* Data excerpts
#####

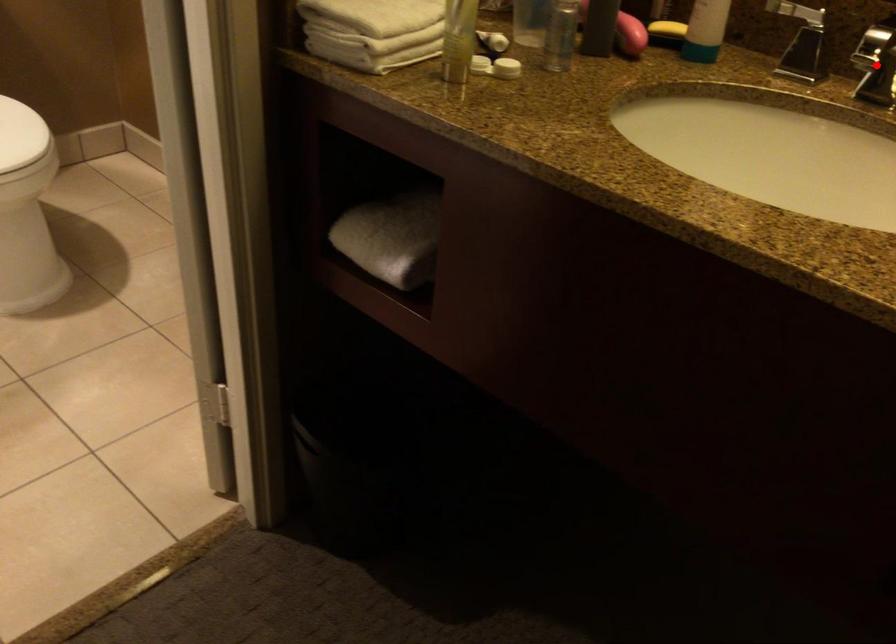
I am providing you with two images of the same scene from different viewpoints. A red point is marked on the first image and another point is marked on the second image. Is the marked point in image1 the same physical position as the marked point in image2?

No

#####

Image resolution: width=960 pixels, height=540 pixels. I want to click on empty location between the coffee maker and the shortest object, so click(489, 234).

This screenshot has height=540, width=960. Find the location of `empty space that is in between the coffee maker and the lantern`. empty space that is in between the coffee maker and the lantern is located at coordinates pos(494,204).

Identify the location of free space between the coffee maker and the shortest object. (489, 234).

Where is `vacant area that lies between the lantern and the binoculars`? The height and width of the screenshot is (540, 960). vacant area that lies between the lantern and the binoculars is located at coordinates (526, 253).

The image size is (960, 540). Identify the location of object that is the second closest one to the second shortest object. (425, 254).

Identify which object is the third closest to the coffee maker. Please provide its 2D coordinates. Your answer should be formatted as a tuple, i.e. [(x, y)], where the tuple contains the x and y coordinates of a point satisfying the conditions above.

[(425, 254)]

#####

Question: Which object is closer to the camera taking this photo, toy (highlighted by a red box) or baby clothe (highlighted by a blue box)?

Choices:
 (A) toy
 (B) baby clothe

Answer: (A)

#####

* Objective
Copy out the rows from the line containing "Image resolution: width=960" down to the line containing "Identify the location of free", both included, without changing a character.

* Complete answer
Image resolution: width=960 pixels, height=540 pixels. I want to click on empty location between the coffee maker and the shortest object, so click(489, 234).

This screenshot has height=540, width=960. Find the location of `empty space that is in between the coffee maker and the lantern`. empty space that is in between the coffee maker and the lantern is located at coordinates pos(494,204).

Identify the location of free space between the coffee maker and the shortest object. (489, 234).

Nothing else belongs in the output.